====== SOURCE DATA ======

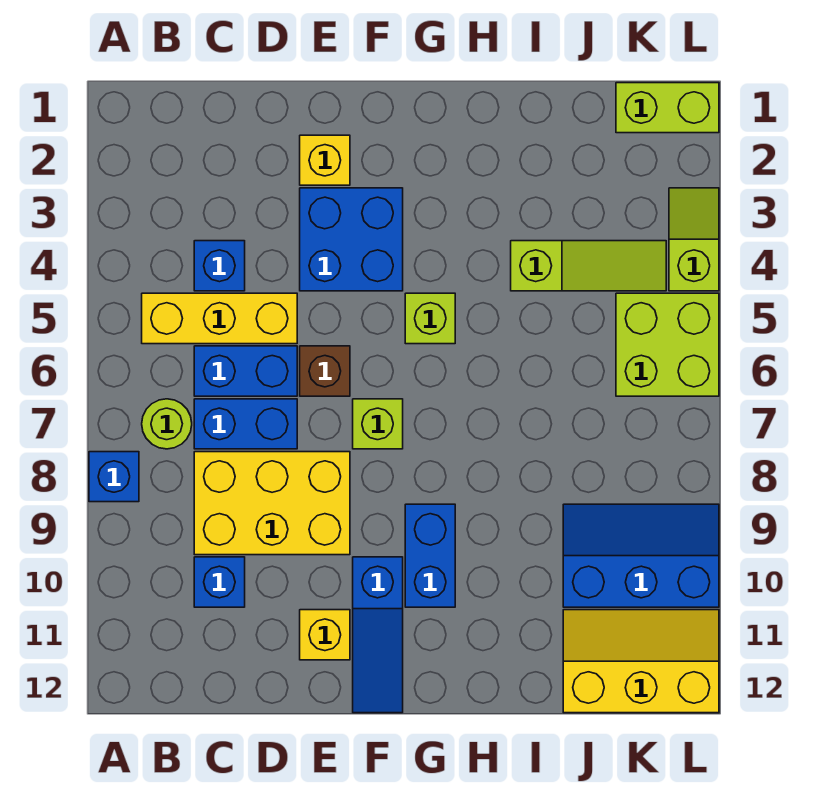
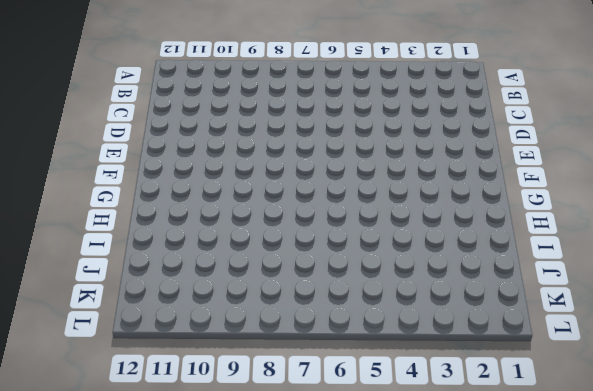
none -> blue brick A8 level 1
none -> yellow brick B5:D5 level 1
none -> lime round brick B7 level 1

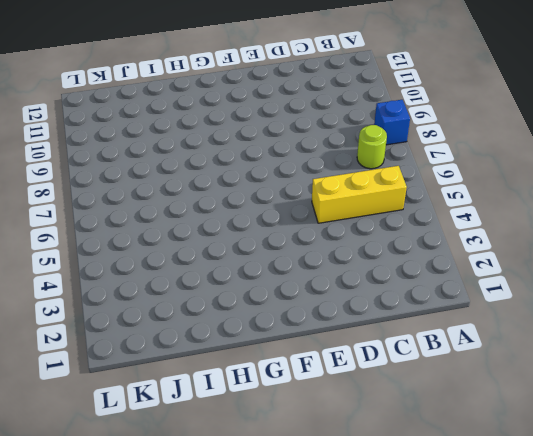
none -> blue brick C4 level 1
none -> blue brick C6:D6 level 1
none -> blue brick C7:D7 level 1

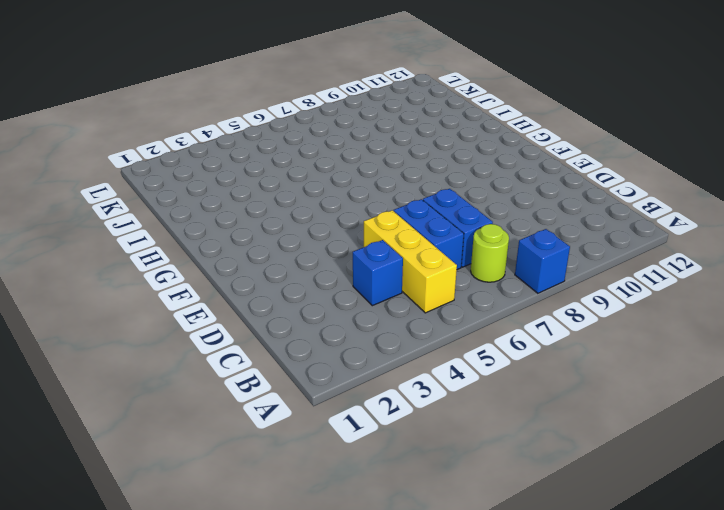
none -> yellow brick C8:E9 level 1
none -> blue brick C10 level 1
none -> yellow brick E2 level 1

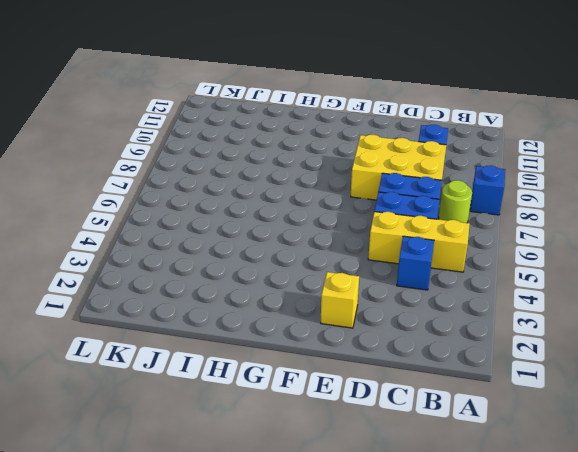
none -> blue brick E3:F4 level 1
none -> brown brick E6 level 1
none -> yellow brick E11 level 1

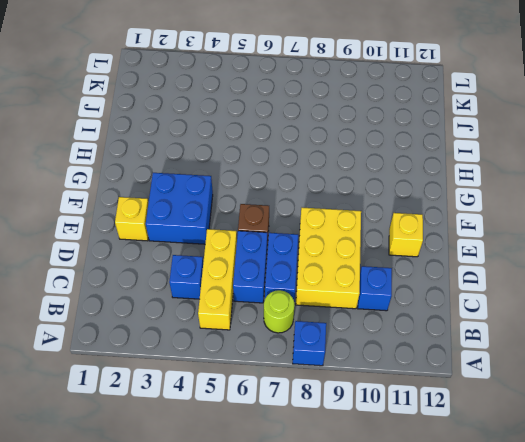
none -> lime brick F7 level 1
none -> blue slope F10:F12 level 1 top 10
none -> lime brick G5 level 1

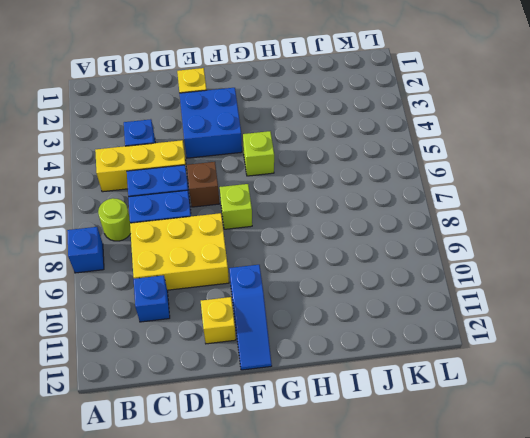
none -> blue brick G9:G10 level 1
none -> lime slope I4:K4 level 1 top I
none -> blue slope J9:L10 level 1 top 10

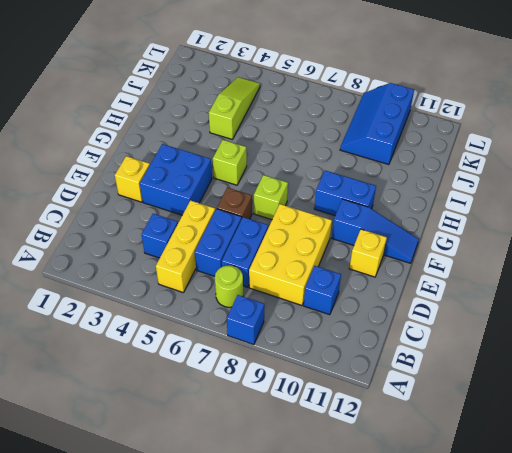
none -> yellow slope J11:L12 level 1 top 12
none -> lime brick K1:L1 level 1
none -> lime brick K5:L6 level 1

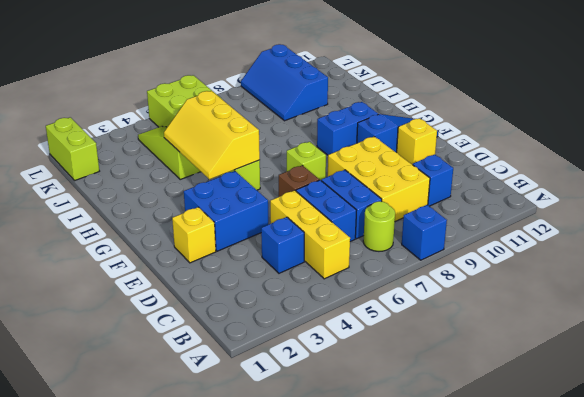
yellow slope G4:I5 level 2 top 5 -> yellow slope J11:L12 level 1 top 12
none -> lime slope L3:L4 level 1 top 4

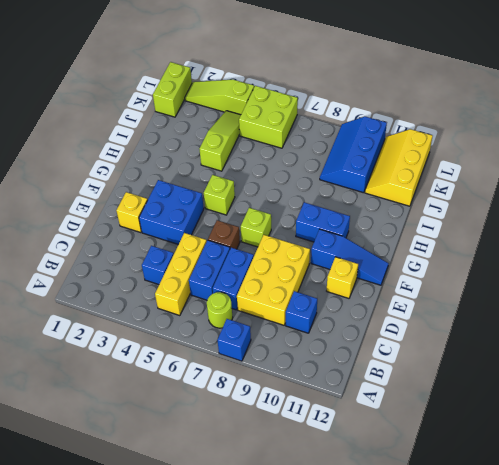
lime slope L2:L4 level 1 top 4 -> lime slope L3:L4 level 1 top 4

======

→ **TASK PROMPT**: Write out again, word for word, only the lines from the one with "none -> brown brick E6 level 1" through the last line of the material, and omit each picture.

→ **WRITTEN RESPONSE**:
none -> brown brick E6 level 1
none -> yellow brick E11 level 1

none -> lime brick F7 level 1
none -> blue slope F10:F12 level 1 top 10
none -> lime brick G5 level 1

none -> blue brick G9:G10 level 1
none -> lime slope I4:K4 level 1 top I
none -> blue slope J9:L10 level 1 top 10

none -> yellow slope J11:L12 level 1 top 12
none -> lime brick K1:L1 level 1
none -> lime brick K5:L6 level 1

yellow slope G4:I5 level 2 top 5 -> yellow slope J11:L12 level 1 top 12
none -> lime slope L3:L4 level 1 top 4

lime slope L2:L4 level 1 top 4 -> lime slope L3:L4 level 1 top 4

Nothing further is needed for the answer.